▶ [PROBLEM TO SOLVE]:
Out of the material that follows, write out exactly the lines from the line with "(222, 396) = (181, 415): grey" to the line with "(257, 306) = (175, 382): yellow", both ends included, and no others.

▶ [EXCERPTED DATA]:
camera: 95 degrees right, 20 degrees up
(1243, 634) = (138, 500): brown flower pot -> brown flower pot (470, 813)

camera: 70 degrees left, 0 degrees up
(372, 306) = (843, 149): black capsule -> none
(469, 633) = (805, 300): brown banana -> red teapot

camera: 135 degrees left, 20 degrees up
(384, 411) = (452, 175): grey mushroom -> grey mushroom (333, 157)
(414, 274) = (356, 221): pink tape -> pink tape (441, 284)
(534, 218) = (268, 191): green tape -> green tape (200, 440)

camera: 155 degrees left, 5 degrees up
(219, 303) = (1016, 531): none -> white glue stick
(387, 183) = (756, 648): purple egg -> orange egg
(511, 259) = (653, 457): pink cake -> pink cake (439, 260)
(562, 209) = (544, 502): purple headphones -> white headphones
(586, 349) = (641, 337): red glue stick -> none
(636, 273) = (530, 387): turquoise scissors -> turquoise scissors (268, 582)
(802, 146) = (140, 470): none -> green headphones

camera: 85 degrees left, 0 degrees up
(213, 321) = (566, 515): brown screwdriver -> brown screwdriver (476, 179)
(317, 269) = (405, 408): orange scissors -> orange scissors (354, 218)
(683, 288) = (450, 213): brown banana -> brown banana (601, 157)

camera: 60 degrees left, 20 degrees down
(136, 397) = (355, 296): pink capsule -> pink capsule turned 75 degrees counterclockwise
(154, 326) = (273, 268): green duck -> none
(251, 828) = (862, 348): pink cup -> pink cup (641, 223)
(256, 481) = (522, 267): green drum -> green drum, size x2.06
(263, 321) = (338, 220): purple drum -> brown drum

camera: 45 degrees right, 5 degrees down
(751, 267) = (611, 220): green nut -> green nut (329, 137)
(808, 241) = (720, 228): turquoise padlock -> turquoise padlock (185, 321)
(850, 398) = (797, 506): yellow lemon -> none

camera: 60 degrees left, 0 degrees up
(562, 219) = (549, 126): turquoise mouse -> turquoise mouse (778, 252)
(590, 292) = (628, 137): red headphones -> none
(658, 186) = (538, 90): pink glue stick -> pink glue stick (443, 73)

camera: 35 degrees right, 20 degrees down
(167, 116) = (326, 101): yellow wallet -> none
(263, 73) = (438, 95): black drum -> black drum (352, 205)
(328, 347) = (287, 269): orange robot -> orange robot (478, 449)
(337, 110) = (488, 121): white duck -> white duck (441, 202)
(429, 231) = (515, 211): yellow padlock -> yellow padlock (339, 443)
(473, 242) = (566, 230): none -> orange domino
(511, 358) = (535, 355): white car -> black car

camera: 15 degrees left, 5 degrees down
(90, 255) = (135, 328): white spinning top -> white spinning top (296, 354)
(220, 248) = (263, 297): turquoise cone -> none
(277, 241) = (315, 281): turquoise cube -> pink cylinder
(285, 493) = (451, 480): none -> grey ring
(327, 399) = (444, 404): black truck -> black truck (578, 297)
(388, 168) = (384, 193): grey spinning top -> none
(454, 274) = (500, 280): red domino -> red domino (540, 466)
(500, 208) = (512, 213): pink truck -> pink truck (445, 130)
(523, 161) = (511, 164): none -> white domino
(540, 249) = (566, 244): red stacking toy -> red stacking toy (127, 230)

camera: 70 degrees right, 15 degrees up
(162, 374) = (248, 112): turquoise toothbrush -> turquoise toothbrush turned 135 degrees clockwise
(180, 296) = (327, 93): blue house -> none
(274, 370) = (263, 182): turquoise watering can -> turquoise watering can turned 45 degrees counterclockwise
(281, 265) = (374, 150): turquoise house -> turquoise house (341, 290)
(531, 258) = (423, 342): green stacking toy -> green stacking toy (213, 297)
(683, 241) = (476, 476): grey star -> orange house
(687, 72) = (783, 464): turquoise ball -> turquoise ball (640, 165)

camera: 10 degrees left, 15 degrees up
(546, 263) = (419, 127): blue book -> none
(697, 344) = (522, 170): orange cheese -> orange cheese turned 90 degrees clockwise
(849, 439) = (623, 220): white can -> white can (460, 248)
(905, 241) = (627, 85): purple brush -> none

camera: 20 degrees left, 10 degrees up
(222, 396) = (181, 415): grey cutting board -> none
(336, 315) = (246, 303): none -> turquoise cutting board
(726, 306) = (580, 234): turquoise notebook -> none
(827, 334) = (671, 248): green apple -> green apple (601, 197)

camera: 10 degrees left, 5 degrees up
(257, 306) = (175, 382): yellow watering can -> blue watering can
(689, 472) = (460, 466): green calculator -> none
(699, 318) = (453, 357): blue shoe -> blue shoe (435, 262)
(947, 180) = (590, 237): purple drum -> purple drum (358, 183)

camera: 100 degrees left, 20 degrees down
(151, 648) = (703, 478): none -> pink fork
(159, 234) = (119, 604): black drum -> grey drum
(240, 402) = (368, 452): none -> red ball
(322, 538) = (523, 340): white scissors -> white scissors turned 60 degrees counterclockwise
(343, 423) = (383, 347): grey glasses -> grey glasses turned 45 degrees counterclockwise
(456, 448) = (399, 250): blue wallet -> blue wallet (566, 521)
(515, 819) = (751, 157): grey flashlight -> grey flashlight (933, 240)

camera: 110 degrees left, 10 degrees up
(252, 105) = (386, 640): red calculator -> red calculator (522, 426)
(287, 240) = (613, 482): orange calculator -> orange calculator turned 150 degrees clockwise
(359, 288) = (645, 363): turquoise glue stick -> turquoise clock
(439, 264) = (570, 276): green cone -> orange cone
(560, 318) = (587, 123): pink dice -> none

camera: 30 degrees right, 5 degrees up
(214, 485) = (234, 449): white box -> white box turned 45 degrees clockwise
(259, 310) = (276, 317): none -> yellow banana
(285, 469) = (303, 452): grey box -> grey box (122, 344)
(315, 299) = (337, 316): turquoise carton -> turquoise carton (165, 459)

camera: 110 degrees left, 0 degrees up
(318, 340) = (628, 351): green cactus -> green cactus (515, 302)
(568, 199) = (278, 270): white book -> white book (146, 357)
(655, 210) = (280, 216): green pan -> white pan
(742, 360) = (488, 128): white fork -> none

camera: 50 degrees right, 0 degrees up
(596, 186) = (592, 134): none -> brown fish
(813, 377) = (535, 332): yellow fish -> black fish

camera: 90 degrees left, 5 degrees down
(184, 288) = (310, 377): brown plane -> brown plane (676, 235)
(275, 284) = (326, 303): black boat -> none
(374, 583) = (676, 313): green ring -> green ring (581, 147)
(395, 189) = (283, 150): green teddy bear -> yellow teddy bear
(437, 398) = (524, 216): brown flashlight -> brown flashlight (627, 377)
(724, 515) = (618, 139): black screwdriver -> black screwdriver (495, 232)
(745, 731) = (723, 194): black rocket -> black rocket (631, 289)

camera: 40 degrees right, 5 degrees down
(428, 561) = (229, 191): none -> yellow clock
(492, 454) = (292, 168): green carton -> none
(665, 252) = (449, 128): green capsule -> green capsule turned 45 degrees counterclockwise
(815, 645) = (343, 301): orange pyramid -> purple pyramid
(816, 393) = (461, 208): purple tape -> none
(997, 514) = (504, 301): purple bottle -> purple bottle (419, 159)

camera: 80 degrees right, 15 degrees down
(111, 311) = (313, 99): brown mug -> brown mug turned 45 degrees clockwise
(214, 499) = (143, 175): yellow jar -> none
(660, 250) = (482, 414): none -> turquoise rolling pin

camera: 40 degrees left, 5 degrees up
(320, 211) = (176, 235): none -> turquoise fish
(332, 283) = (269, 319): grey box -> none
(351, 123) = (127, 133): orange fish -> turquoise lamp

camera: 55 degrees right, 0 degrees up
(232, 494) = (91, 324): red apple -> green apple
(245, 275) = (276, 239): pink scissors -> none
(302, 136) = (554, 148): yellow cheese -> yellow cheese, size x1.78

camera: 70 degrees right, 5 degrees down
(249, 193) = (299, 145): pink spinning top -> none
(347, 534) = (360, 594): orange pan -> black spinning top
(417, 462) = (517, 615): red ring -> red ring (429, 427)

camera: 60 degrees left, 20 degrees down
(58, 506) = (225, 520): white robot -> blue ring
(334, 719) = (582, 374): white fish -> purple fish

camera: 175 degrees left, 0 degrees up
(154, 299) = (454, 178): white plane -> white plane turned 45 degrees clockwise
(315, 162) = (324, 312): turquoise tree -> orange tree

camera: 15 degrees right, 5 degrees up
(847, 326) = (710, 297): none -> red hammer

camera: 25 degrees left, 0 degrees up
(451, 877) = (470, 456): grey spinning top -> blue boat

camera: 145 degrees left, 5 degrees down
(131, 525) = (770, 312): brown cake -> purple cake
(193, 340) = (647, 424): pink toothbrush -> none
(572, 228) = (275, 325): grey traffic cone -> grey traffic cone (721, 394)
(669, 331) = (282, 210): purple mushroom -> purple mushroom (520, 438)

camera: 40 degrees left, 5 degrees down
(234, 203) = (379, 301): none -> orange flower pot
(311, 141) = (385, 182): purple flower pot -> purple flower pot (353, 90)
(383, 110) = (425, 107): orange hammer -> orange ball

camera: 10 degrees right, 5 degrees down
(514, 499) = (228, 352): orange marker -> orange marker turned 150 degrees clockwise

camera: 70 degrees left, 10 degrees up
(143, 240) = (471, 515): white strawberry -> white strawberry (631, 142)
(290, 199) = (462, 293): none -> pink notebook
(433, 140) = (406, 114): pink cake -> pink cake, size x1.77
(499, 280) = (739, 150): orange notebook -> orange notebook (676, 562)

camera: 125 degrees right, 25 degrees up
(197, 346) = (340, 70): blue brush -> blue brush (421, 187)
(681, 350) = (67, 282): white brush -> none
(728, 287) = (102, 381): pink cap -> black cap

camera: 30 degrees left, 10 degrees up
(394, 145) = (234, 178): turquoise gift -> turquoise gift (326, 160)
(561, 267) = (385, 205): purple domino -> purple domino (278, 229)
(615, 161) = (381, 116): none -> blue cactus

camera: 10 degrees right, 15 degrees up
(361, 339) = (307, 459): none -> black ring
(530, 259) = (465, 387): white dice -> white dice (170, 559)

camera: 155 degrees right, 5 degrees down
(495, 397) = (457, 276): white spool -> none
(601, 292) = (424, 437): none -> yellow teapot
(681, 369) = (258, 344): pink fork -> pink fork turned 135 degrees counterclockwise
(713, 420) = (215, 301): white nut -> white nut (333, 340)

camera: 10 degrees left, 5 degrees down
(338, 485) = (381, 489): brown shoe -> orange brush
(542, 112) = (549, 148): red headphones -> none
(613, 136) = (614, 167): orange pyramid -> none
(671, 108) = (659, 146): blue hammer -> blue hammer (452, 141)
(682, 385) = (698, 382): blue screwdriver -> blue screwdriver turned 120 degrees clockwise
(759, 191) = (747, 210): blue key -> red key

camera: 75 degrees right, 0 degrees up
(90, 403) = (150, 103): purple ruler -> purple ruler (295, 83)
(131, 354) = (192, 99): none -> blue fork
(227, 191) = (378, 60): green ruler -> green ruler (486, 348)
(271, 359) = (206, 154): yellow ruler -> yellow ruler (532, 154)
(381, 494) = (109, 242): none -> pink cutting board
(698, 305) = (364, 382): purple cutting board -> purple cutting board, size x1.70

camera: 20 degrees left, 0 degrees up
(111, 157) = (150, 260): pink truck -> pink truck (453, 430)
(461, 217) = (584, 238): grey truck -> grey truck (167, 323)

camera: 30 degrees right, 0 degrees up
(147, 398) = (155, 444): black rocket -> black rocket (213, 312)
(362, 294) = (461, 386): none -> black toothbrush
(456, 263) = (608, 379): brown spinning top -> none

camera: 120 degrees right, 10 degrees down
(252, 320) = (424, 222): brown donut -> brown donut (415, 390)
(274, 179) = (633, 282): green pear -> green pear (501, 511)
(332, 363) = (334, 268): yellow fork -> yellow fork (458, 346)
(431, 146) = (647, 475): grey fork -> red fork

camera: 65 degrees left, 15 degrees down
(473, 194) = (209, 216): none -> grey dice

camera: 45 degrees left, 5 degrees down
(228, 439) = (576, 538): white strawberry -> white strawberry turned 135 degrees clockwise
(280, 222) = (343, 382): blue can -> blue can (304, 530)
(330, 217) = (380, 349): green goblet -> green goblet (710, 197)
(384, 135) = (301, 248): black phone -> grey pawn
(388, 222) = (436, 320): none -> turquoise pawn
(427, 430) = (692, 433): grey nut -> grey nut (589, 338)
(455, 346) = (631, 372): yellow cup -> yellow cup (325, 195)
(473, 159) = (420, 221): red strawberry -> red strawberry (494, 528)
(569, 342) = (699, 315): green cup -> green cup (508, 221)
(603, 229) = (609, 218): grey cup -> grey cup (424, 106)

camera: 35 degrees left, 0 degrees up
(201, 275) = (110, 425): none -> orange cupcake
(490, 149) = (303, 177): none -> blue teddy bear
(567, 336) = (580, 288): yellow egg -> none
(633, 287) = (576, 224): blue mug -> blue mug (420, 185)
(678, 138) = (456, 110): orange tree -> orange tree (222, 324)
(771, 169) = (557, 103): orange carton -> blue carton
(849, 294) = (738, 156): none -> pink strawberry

▶ [REPLY]:
(222, 396) = (181, 415): grey cutting board -> none
(336, 315) = (246, 303): none -> turquoise cutting board
(726, 306) = (580, 234): turquoise notebook -> none
(827, 334) = (671, 248): green apple -> green apple (601, 197)

camera: 10 degrees left, 5 degrees up
(257, 306) = (175, 382): yellow watering can -> blue watering can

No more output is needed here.